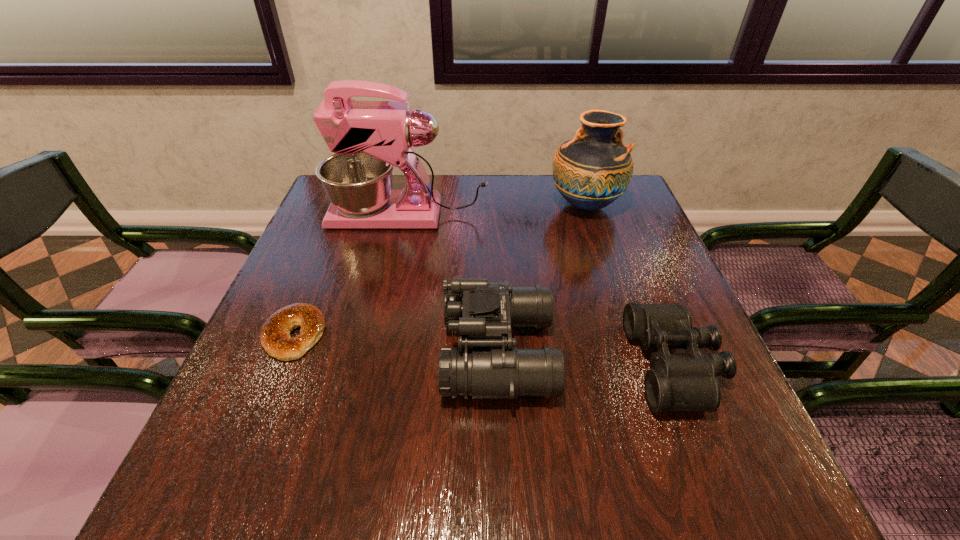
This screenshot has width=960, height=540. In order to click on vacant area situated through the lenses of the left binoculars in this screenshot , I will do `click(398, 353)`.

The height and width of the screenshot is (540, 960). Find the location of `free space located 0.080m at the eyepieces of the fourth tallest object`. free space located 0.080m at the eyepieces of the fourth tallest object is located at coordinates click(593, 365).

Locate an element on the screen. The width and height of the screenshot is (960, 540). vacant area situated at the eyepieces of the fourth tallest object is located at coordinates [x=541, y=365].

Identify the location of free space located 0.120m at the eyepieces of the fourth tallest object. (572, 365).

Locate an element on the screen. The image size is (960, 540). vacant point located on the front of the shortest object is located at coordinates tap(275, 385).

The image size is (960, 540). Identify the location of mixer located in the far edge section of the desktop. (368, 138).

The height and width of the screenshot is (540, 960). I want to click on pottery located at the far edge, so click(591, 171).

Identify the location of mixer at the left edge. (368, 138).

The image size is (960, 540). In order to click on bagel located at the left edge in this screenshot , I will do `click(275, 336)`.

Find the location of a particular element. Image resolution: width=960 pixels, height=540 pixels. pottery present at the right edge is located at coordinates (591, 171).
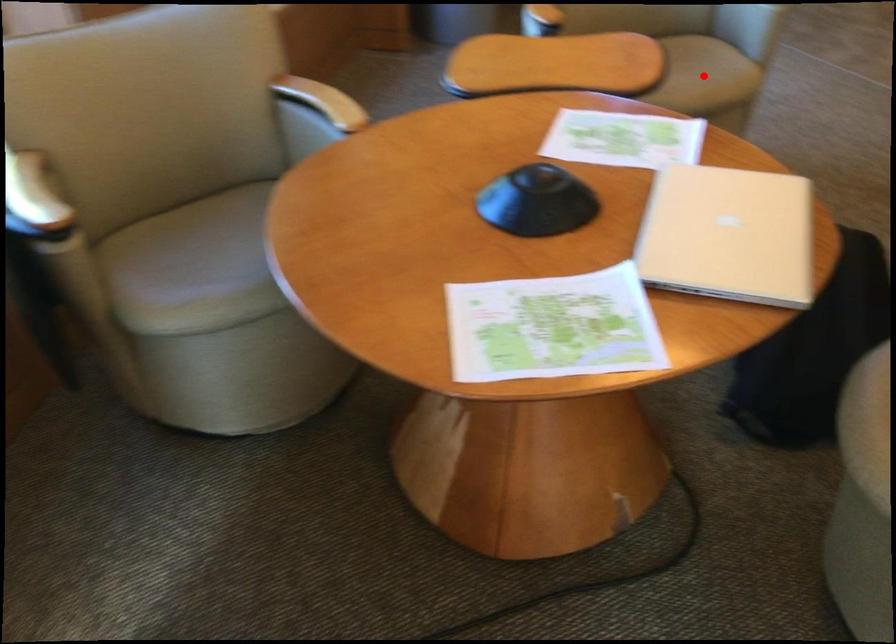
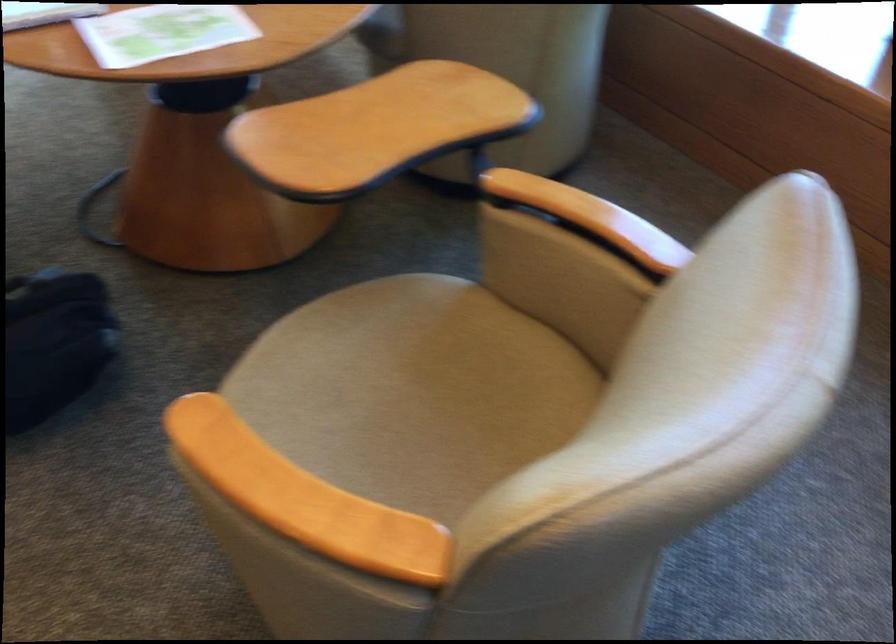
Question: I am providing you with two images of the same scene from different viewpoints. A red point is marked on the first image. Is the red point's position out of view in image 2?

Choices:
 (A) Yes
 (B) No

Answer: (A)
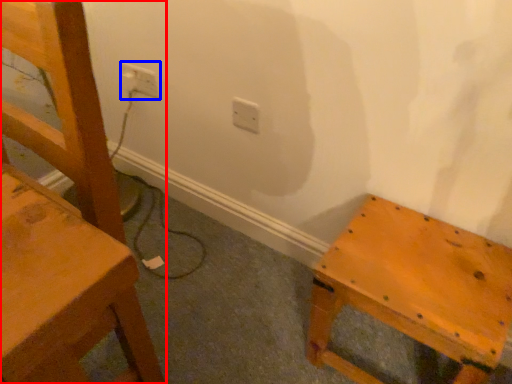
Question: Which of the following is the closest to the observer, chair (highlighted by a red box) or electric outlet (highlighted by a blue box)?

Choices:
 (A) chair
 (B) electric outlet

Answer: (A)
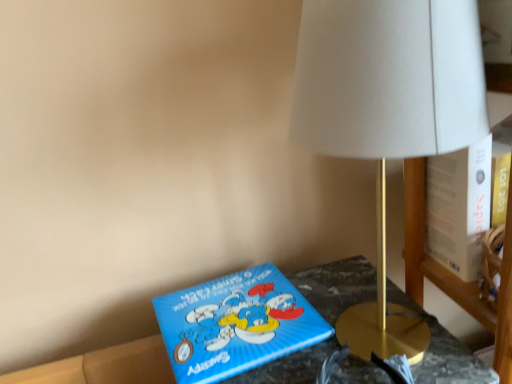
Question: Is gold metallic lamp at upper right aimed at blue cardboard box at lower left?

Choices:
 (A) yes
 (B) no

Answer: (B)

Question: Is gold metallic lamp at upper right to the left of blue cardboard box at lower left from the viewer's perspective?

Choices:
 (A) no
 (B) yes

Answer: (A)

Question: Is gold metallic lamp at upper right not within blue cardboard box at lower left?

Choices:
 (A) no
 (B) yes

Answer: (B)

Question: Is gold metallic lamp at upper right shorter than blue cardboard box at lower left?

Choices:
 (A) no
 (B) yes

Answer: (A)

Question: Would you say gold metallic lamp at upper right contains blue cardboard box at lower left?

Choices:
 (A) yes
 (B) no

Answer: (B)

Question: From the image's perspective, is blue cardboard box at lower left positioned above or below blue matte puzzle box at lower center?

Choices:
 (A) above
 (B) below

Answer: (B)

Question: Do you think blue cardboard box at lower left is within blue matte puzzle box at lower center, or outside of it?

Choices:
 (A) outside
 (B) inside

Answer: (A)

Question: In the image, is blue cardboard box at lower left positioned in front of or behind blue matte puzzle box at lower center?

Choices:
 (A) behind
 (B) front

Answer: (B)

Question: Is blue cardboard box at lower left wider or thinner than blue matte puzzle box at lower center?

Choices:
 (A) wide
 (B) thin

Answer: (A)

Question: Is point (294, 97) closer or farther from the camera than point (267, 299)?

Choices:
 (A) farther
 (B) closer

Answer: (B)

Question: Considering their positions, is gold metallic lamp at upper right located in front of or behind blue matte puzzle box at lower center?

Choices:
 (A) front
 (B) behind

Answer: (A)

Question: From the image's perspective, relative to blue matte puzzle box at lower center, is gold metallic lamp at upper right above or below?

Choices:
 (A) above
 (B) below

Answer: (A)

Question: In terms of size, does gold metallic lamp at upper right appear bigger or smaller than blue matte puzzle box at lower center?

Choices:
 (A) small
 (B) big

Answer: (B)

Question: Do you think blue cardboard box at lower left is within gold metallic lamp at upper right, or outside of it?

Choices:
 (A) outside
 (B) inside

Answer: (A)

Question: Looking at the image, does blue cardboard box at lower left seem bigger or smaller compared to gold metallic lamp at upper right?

========================

◆ What this task involves ◆
Rewrite the entries from the one containing "Locate an element on the screen. The width" down to the one containing "Identify the location of mixer at", replacing "mixer" with "blender" and leaving everything else unchanged.

◆ Exercise solution ◆
Locate an element on the screen. The width and height of the screenshot is (960, 540). vacant area situated at the eyepieces of the fourth tallest object is located at coordinates [x=541, y=365].

Identify the location of free space located 0.120m at the eyepieces of the fourth tallest object. (572, 365).

Locate an element on the screen. The image size is (960, 540). vacant point located on the front of the shortest object is located at coordinates tap(275, 385).

The image size is (960, 540). Identify the location of blender located in the far edge section of the desktop. (368, 138).

The height and width of the screenshot is (540, 960). I want to click on pottery located at the far edge, so click(591, 171).

Identify the location of blender at the left edge. (368, 138).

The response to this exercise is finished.